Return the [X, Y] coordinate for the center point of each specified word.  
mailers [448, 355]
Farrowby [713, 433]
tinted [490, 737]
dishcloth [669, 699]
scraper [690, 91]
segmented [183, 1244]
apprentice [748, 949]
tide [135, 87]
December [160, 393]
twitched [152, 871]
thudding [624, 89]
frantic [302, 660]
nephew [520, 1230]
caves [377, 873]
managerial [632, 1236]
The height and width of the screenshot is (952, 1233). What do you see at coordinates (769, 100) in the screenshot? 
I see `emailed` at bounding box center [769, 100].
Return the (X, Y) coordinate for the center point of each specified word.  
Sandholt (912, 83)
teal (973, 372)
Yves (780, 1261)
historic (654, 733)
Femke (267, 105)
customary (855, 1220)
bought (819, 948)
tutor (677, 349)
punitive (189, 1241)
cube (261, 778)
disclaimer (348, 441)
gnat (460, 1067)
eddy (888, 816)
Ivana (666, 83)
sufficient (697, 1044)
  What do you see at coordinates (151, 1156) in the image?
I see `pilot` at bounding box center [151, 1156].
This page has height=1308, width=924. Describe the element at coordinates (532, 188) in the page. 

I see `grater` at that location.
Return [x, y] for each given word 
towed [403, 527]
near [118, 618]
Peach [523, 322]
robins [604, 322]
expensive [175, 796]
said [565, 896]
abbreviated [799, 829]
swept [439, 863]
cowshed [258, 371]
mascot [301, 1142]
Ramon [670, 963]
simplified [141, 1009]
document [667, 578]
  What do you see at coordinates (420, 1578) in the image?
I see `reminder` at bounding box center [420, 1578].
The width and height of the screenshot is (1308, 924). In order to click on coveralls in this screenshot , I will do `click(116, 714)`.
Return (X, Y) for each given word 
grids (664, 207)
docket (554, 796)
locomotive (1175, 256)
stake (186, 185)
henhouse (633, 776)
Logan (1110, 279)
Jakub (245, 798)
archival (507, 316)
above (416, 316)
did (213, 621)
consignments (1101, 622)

———

Your objective: Please copy the records above without changes, starting at the line containing "disclaimer (348, 441)" and ending at the line containing "towed [403, 527]", with both of those lines included.

Problem solution:
disclaimer (348, 441)
gnat (460, 1067)
eddy (888, 816)
Ivana (666, 83)
sufficient (697, 1044)
  What do you see at coordinates (151, 1156) in the image?
I see `pilot` at bounding box center [151, 1156].
This page has height=1308, width=924. Describe the element at coordinates (532, 188) in the page. 

I see `grater` at that location.
Return [x, y] for each given word 
towed [403, 527]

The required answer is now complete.